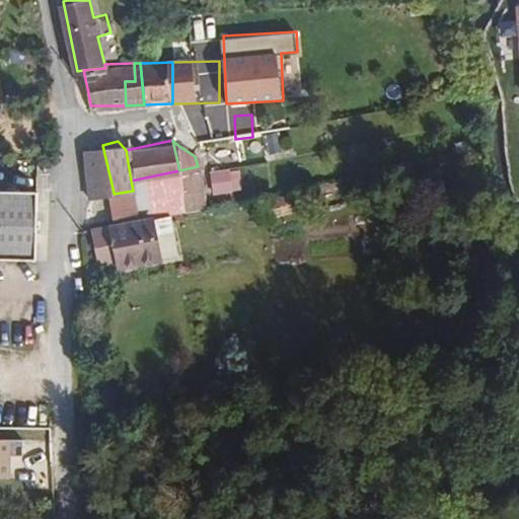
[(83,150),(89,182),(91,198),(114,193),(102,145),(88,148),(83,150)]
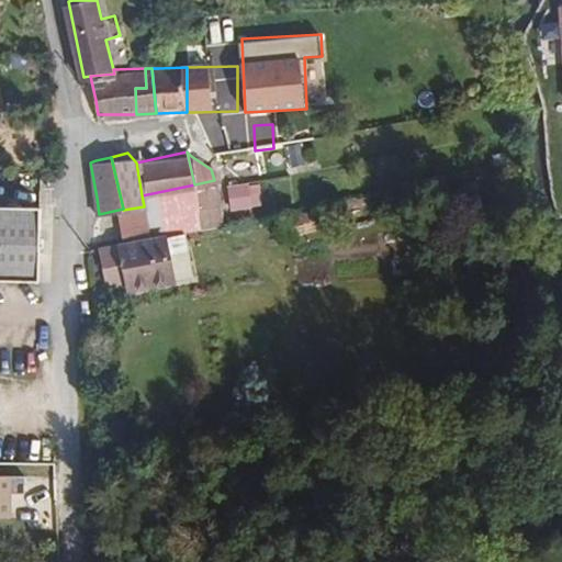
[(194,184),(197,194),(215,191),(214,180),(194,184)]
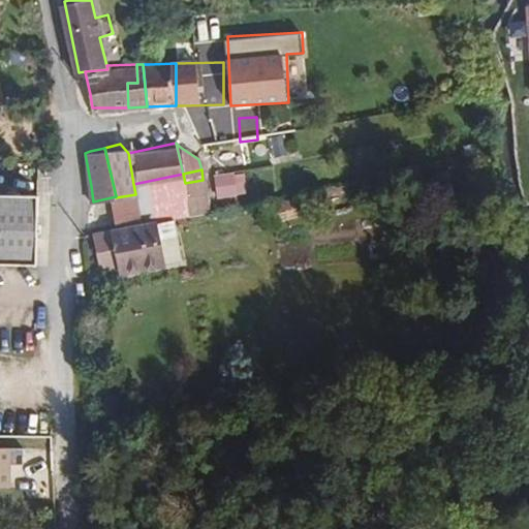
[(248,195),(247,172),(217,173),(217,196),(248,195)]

• • • •

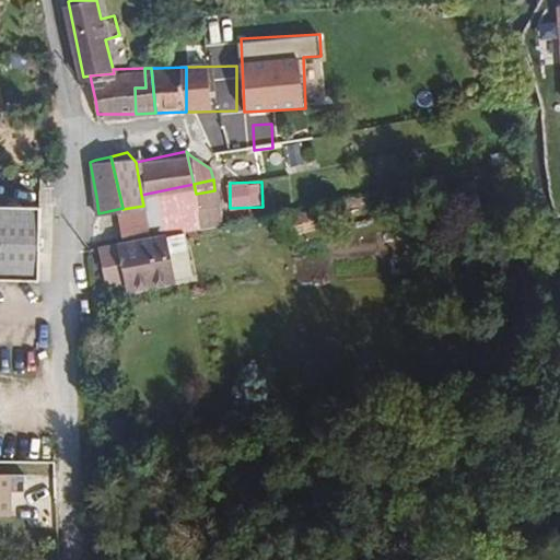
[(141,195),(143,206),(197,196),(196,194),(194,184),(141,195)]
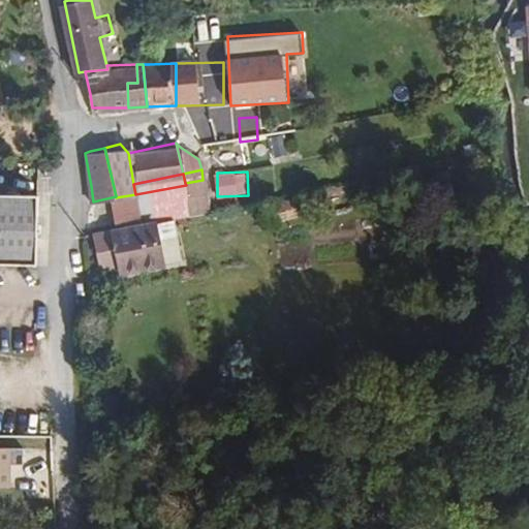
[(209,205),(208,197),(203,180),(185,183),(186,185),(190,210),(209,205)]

• • • •

• Your task: What you write must match the listing exactly, from the line with "[(194,184),(197,194),(215,191),(214,180),(194,184)]" up to and including the line with "[(248,195),(247,172),(217,173),(217,196),(248,195)]". Pictures stay out.

• Solution to this task:
[(194,184),(197,194),(215,191),(214,180),(194,184)]
[(248,195),(247,172),(217,173),(217,196),(248,195)]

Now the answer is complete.